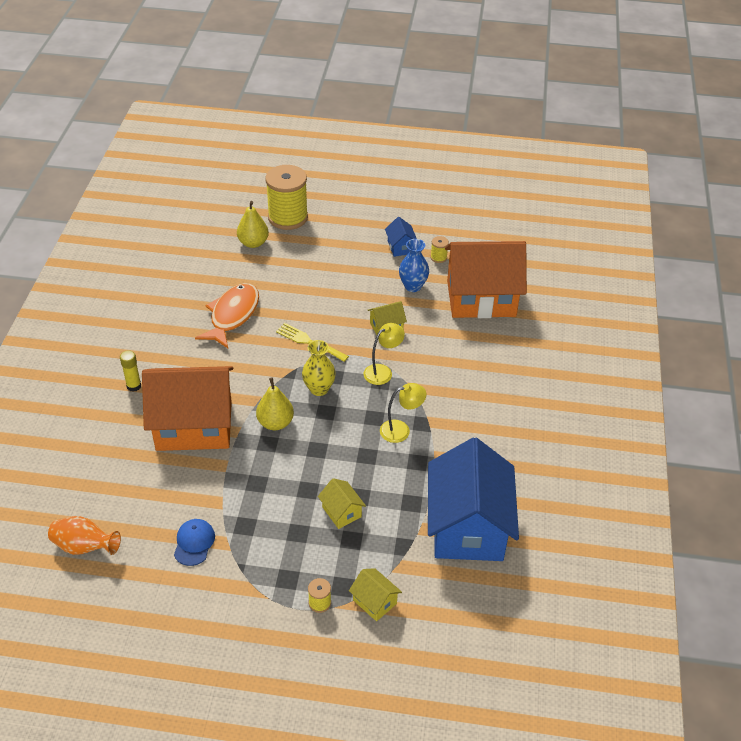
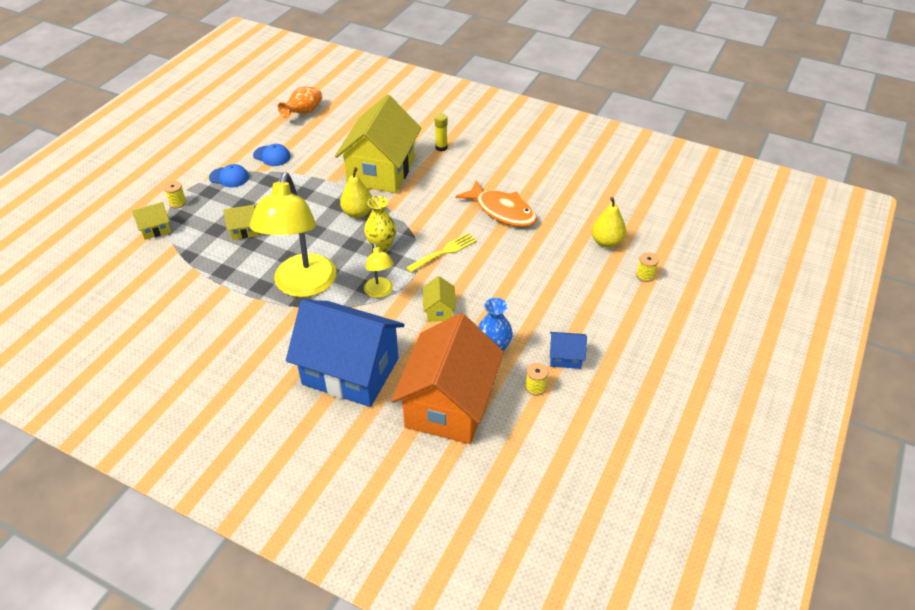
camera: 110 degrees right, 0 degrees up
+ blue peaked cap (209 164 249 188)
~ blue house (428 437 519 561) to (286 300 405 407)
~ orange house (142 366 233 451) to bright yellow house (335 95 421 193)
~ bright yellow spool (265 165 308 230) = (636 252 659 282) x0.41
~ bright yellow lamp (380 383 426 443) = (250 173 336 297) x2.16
════════════════
▶ [Task to carry out] Pull every line containing "yellow" out of the material and copy it.

▶ [Response to the exercise]
~ orange house (142 366 233 451) to bright yellow house (335 95 421 193)
~ bright yellow spool (265 165 308 230) = (636 252 659 282) x0.41
~ bright yellow lamp (380 383 426 443) = (250 173 336 297) x2.16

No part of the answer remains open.